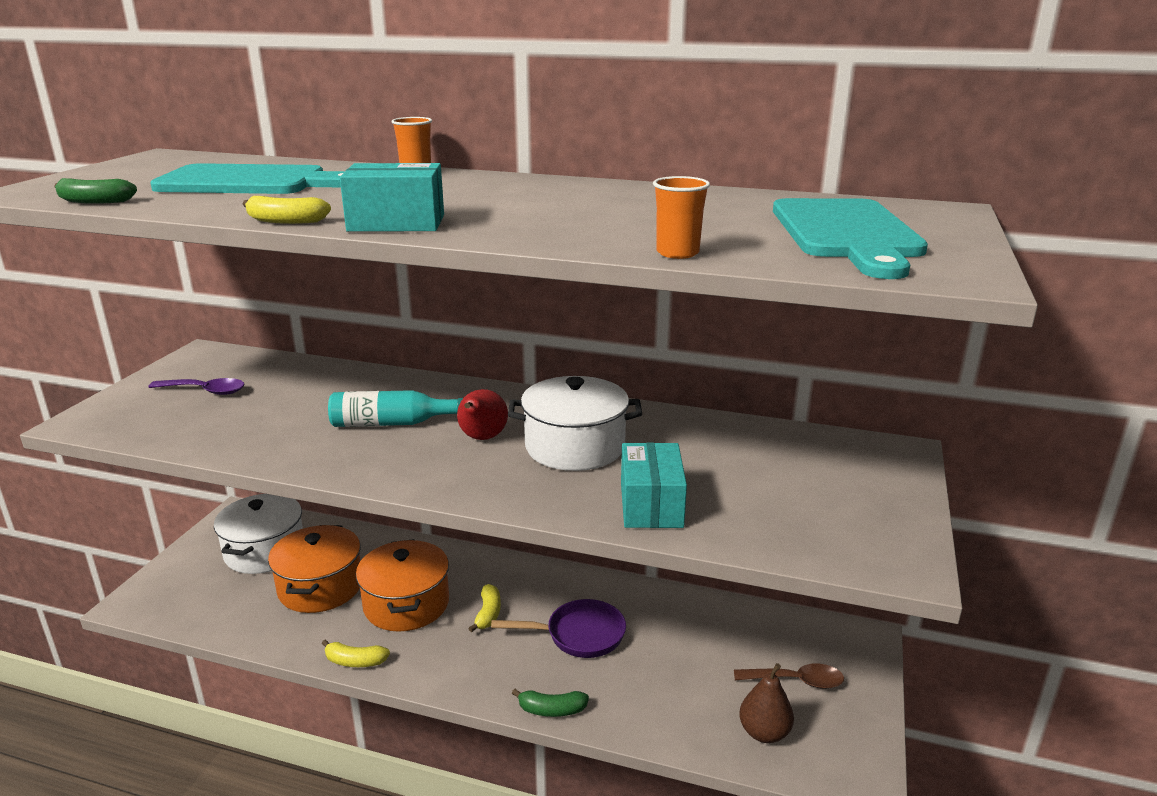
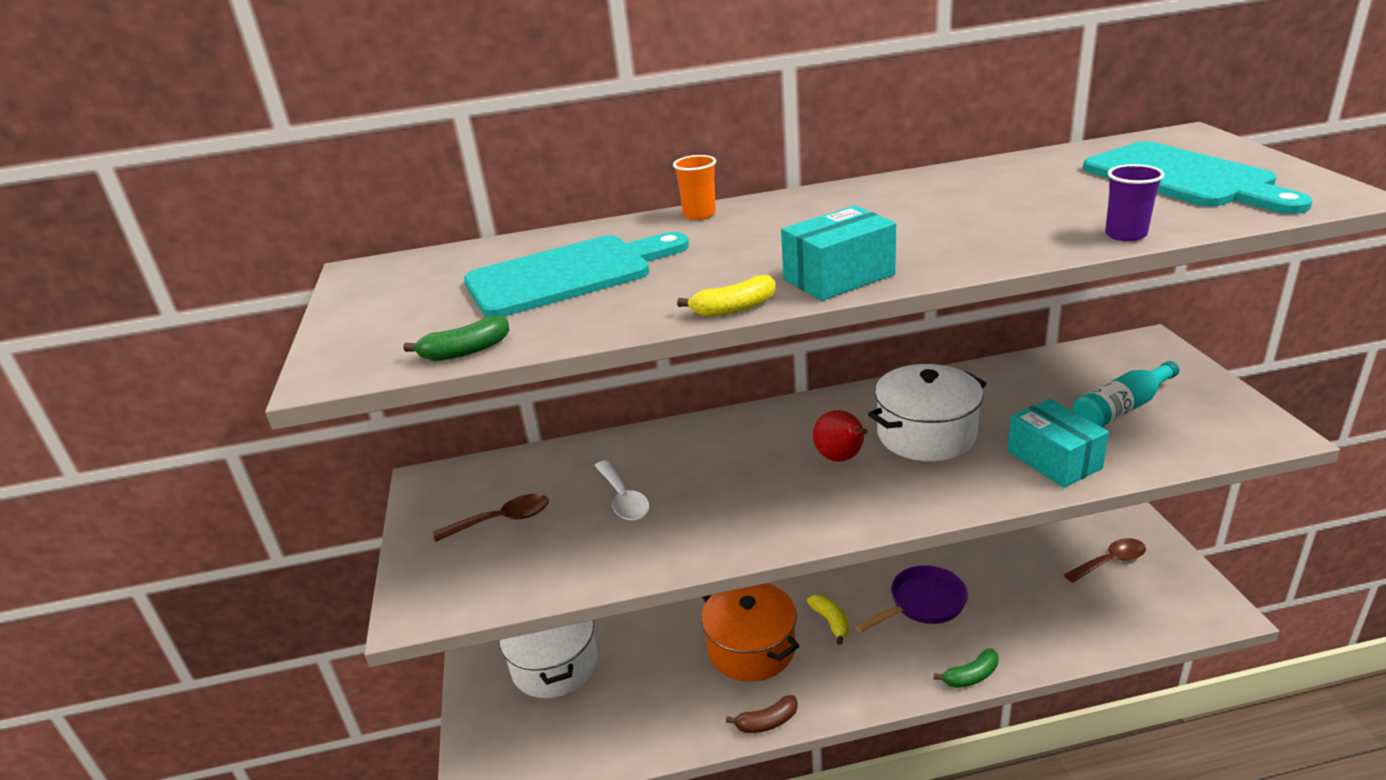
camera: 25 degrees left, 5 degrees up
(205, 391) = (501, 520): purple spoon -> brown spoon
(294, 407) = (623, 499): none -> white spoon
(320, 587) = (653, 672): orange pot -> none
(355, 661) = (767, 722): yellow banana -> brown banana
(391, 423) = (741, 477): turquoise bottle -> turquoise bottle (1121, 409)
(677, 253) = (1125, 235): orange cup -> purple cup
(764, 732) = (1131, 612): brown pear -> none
...
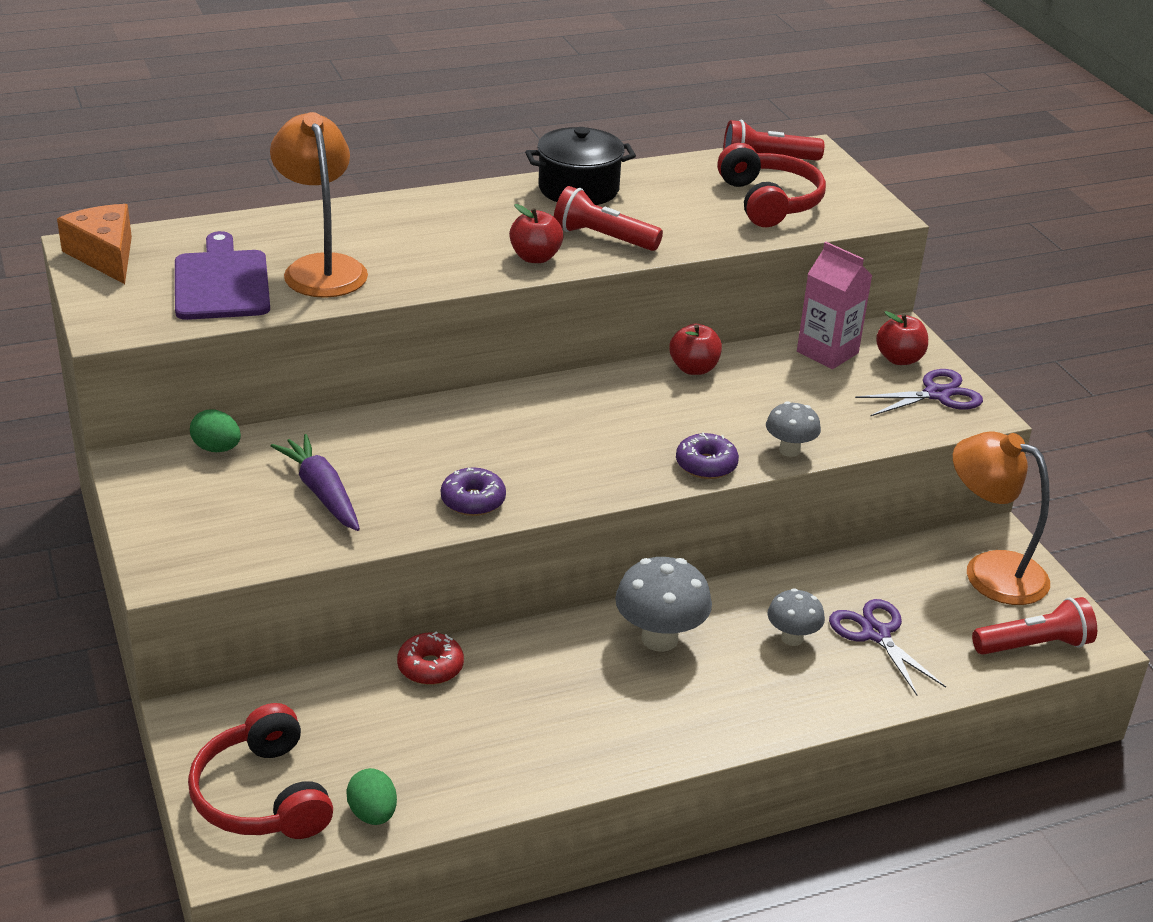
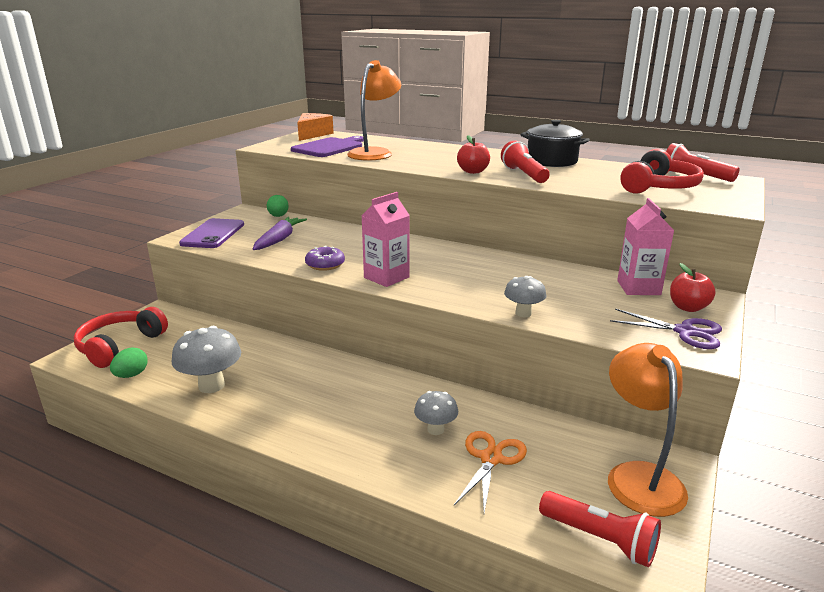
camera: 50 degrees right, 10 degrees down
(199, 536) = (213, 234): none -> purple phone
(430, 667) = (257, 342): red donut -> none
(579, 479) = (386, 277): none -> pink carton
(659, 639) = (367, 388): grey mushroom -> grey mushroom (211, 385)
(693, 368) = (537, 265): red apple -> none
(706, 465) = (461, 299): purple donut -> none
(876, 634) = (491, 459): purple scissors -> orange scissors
---
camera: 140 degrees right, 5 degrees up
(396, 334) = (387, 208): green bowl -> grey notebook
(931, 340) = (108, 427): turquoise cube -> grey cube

*About this task*: In the entries above, restate word for word the lines between the one holding "(355, 661) = (767, 722): yellow" and the one holding "(764, 732) = (1131, 612): brown pear -> none", inclusive, and nothing besides.

*Exercise response*:
(355, 661) = (767, 722): yellow banana -> brown banana
(391, 423) = (741, 477): turquoise bottle -> turquoise bottle (1121, 409)
(677, 253) = (1125, 235): orange cup -> purple cup
(764, 732) = (1131, 612): brown pear -> none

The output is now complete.